#### Directions:
Each line below from the one containing "purple arrow: (725, 374)" through the one containing "yellow cross: (471, 1156)" is to be given again exactly, and no line outside that span.

* * * * * * * * *

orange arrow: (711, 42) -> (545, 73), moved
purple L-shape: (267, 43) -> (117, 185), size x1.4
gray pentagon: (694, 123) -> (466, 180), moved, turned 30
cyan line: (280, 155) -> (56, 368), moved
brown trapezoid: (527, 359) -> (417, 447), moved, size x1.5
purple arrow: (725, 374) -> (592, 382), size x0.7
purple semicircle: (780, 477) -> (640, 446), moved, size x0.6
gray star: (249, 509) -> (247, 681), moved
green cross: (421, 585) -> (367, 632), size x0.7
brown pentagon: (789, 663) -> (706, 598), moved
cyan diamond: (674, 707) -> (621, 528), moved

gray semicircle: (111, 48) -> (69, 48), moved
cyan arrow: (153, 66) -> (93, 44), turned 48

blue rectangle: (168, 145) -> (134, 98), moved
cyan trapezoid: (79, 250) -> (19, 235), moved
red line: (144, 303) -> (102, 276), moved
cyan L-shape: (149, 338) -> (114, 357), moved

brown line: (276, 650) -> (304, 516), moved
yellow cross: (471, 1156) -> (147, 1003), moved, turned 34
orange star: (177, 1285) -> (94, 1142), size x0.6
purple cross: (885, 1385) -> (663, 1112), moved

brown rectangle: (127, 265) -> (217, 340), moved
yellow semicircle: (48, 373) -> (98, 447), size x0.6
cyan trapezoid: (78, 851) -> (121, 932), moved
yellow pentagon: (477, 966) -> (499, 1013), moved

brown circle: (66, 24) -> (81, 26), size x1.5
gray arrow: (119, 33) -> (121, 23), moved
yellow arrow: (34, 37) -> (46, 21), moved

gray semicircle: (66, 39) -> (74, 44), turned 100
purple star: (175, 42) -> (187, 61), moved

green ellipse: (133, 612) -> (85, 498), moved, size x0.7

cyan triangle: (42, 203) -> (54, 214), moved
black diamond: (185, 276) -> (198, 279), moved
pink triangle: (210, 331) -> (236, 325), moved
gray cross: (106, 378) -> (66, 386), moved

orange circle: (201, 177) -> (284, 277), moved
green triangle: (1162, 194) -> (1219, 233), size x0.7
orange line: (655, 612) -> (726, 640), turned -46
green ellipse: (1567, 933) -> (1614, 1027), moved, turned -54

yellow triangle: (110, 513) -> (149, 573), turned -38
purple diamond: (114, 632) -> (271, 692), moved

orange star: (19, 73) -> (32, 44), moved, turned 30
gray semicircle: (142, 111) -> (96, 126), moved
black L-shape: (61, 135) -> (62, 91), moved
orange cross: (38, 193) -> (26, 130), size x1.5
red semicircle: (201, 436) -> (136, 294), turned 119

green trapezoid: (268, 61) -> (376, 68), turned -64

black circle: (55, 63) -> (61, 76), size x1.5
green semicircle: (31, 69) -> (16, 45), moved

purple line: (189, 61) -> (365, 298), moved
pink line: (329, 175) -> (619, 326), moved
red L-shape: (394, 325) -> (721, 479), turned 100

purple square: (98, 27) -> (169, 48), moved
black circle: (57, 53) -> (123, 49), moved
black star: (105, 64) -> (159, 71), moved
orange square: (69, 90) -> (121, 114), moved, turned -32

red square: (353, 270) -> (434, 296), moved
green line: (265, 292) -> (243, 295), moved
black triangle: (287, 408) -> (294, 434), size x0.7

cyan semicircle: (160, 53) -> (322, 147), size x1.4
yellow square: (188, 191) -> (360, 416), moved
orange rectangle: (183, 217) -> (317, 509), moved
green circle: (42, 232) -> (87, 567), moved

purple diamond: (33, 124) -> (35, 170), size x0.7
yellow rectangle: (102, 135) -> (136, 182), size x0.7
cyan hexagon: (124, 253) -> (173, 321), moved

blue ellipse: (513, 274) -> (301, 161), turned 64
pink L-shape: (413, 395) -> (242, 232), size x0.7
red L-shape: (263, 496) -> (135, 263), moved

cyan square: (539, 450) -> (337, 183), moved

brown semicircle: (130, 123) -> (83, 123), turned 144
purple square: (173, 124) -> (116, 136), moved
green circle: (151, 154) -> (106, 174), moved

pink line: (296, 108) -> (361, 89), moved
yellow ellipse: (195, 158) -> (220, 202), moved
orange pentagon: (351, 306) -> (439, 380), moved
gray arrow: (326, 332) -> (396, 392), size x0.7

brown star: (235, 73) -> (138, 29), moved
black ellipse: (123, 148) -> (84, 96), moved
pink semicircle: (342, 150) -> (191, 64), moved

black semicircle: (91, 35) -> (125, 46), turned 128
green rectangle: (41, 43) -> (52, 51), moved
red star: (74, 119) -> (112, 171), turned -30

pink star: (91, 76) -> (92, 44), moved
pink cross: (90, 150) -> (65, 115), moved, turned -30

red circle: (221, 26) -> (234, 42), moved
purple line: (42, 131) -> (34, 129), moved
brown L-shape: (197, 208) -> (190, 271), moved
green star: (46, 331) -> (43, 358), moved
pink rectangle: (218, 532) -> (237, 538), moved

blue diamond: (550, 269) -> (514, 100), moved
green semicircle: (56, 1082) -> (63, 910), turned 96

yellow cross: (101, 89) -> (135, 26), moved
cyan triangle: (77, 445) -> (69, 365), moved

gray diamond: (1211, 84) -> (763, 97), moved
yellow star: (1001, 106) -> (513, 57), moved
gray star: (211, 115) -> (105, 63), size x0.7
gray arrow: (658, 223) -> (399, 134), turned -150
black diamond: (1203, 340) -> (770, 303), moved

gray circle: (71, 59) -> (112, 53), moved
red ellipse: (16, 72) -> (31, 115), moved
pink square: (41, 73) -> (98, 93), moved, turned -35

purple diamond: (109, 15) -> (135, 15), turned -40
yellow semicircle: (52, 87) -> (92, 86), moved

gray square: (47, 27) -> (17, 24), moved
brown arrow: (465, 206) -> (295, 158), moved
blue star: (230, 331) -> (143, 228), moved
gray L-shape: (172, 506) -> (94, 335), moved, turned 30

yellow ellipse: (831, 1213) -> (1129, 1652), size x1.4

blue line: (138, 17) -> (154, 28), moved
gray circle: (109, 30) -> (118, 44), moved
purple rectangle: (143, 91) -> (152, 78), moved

* * * * * * * * *

#### Task output:
purple arrow: (725, 374) -> (592, 382), size x0.7
purple semicircle: (780, 477) -> (640, 446), moved, size x0.6
gray star: (249, 509) -> (247, 681), moved
green cross: (421, 585) -> (367, 632), size x0.7
brown pentagon: (789, 663) -> (706, 598), moved
cyan diamond: (674, 707) -> (621, 528), moved

gray semicircle: (111, 48) -> (69, 48), moved
cyan arrow: (153, 66) -> (93, 44), turned 48

blue rectangle: (168, 145) -> (134, 98), moved
cyan trapezoid: (79, 250) -> (19, 235), moved
red line: (144, 303) -> (102, 276), moved
cyan L-shape: (149, 338) -> (114, 357), moved

brown line: (276, 650) -> (304, 516), moved
yellow cross: (471, 1156) -> (147, 1003), moved, turned 34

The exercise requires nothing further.